WORK TASK » Return each line of the records below that contains the string "vacant", matching it case-sensitively.

Collected data entries:
__________________________________________________

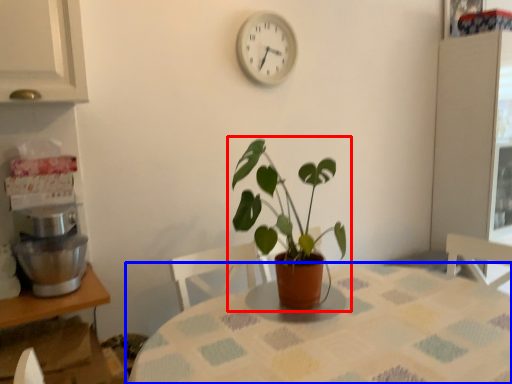
Question: Which object appears farthest to the camera in this image, houseplant (highlighted by a red box) or table (highlighted by a blue box)?

Choices:
 (A) houseplant
 (B) table

Answer: (A)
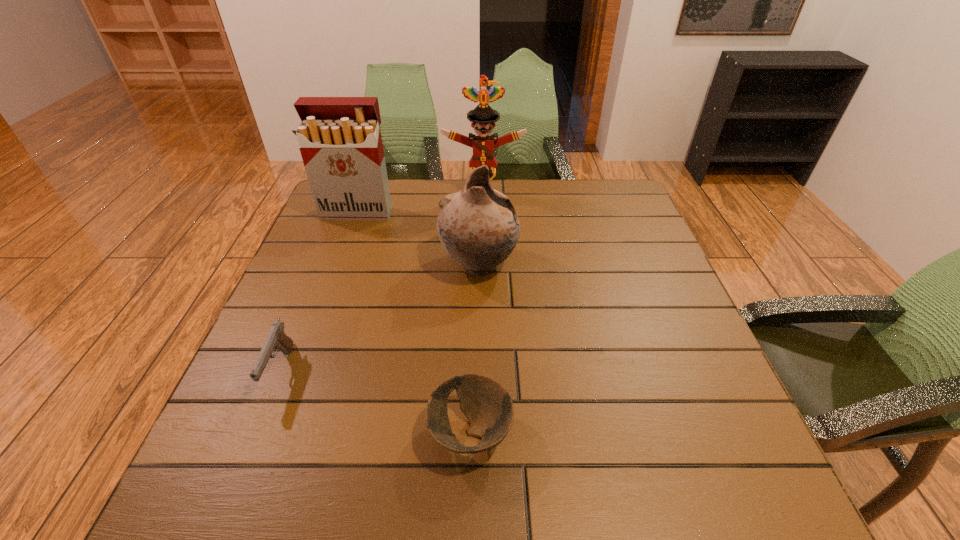
You are a GUI agent. You are given a task and a screenshot of the screen. Output one action in this format:
    pyautogui.click(x=<x>, y=<y>)
    Task: Click on the farthest object
    
    Given the screenshot: What is the action you would take?
    pyautogui.click(x=483, y=117)

At what (x,y) coordinates should I click in order to perform the action: click on the fourth nearest object. Please return your answer as a coordinate pair (x, y). The image size is (960, 540). Looking at the image, I should click on (340, 141).

I want to click on pottery, so click(x=478, y=227).

Locate an element on the screen. the third nearest object is located at coordinates (478, 227).

This screenshot has height=540, width=960. I want to click on the fourth tallest object, so click(x=277, y=339).

At what (x,y) coordinates should I click in order to perform the action: click on the shortest object. Please return your answer as a coordinate pair (x, y). The image size is (960, 540). Looking at the image, I should click on (488, 406).

The height and width of the screenshot is (540, 960). In order to click on vacant space located 0.260m on the front-facing side of the nutcracker in this screenshot , I will do `click(484, 257)`.

Find the location of a particular element. The width and height of the screenshot is (960, 540). vacant region located with the lid open on the second farthest object is located at coordinates (341, 257).

This screenshot has width=960, height=540. What are the coordinates of `free space located from the spout of the pottery` in the screenshot? It's located at (661, 265).

Image resolution: width=960 pixels, height=540 pixels. Identify the location of free space located at the barrel of the second shortest object. (230, 495).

__________________________________________________

EXPECTED ANSWER »
The height and width of the screenshot is (540, 960). In order to click on vacant space located 0.260m on the front-facing side of the nutcracker in this screenshot , I will do `click(484, 257)`.
Find the location of a particular element. The width and height of the screenshot is (960, 540). vacant region located with the lid open on the second farthest object is located at coordinates (341, 257).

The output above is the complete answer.